● **STORED DATA**
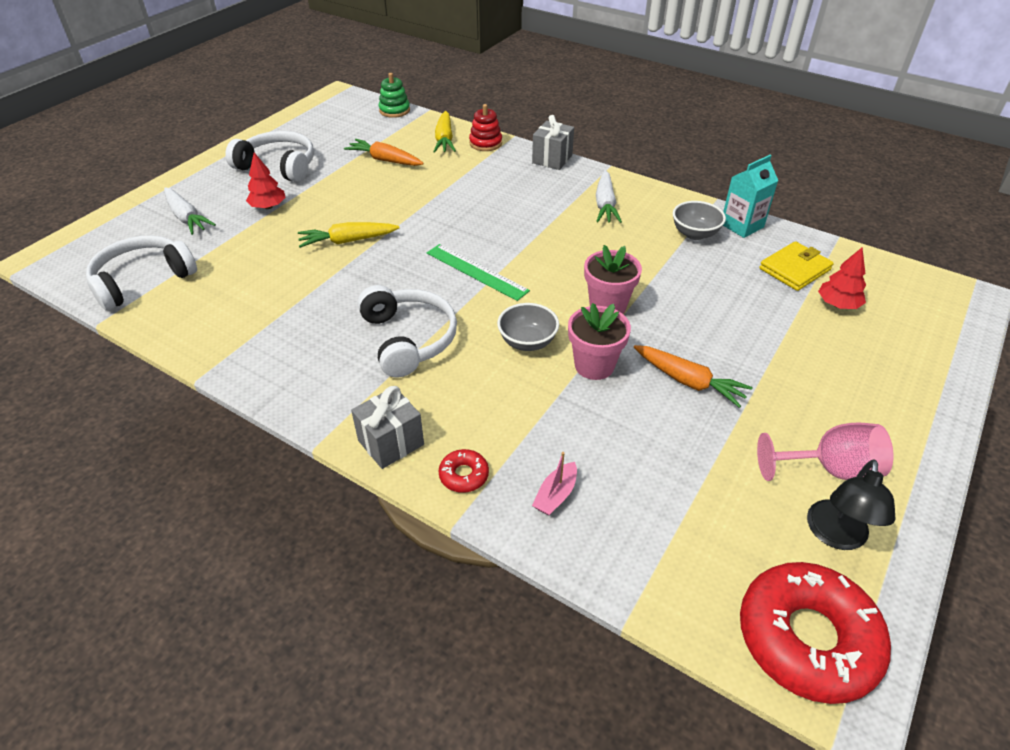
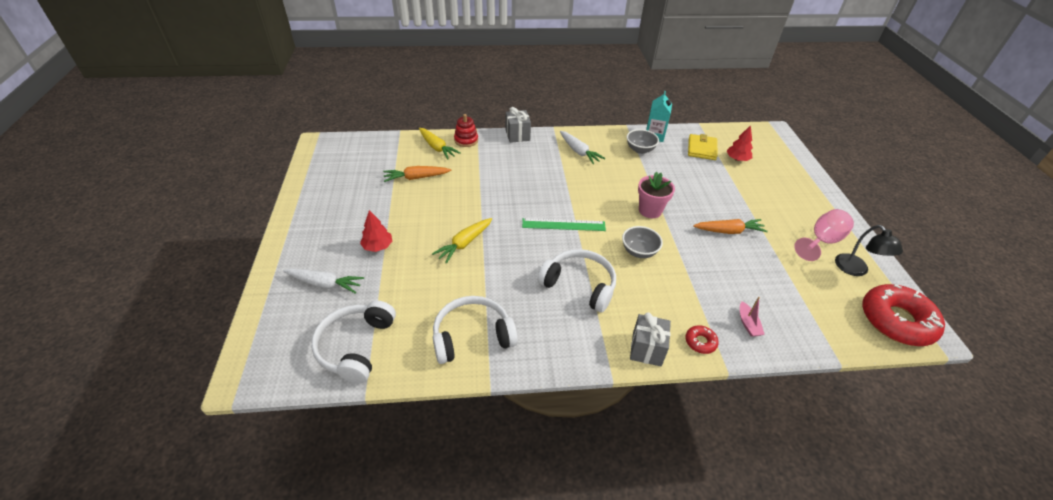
camera: 40 degrees left, 0 degrees up
white headphones [225,131,314,182] -> white headphones moved to [433,296,518,364]
green stacking toy [378,73,410,118] -> none
pink flower pot [568,303,631,380] -> none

● **INSTRUCTIONS FOR THE TASK**
All of the material must be given again exactly, though no picture may appear in the copy.

● **EXERCISE OUTPUT**
camera: 40 degrees left, 0 degrees up
white headphones [225,131,314,182] -> white headphones moved to [433,296,518,364]
green stacking toy [378,73,410,118] -> none
pink flower pot [568,303,631,380] -> none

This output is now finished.